▶ Task item:
Could you reproduce the lines below from the one with "U10: XOR 74HC86" through the one with "U13: XOR 74LS86"? Keep both ends and add nothing.

▶ Task input:
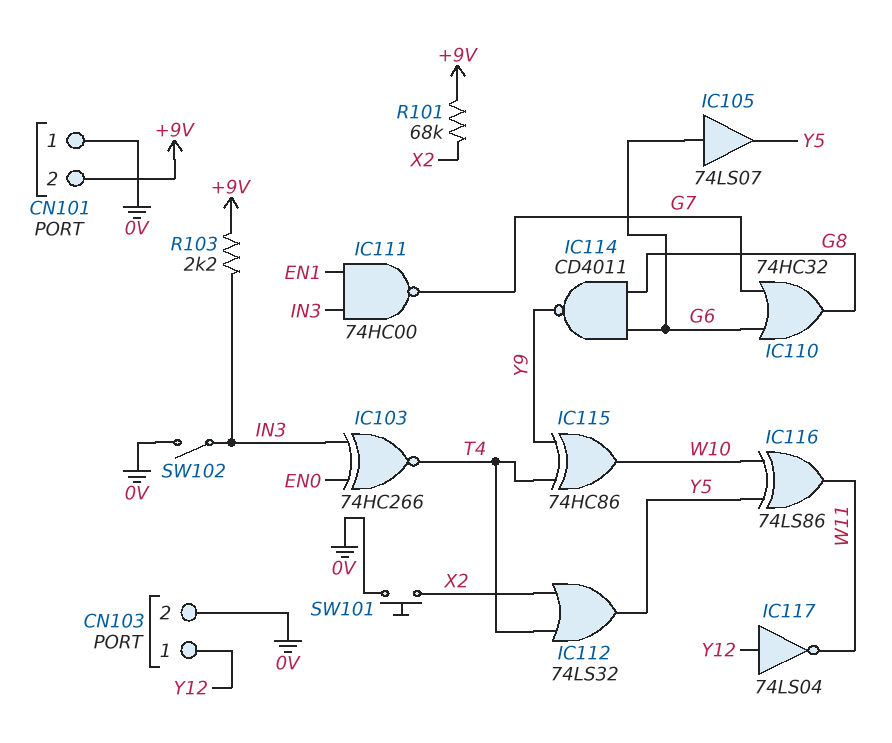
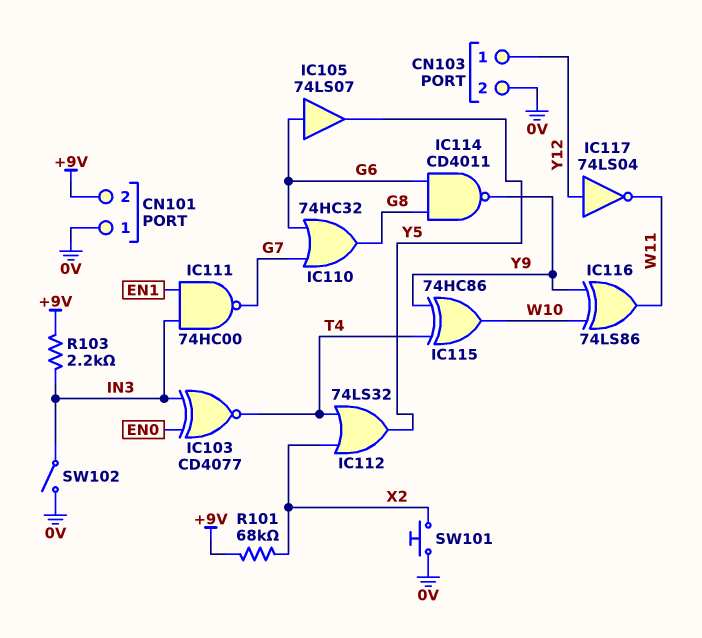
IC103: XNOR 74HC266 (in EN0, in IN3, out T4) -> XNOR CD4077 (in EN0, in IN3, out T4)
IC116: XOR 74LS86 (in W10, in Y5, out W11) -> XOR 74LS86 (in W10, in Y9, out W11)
* * *
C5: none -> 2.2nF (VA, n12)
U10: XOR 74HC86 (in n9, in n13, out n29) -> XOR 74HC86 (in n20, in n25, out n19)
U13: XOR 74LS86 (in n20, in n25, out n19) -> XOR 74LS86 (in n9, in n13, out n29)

▶ Answer to this problem:
U10: XOR 74HC86 (in n9, in n13, out n29) -> XOR 74HC86 (in n20, in n25, out n19)
U13: XOR 74LS86 (in n20, in n25, out n19) -> XOR 74LS86 (in n9, in n13, out n29)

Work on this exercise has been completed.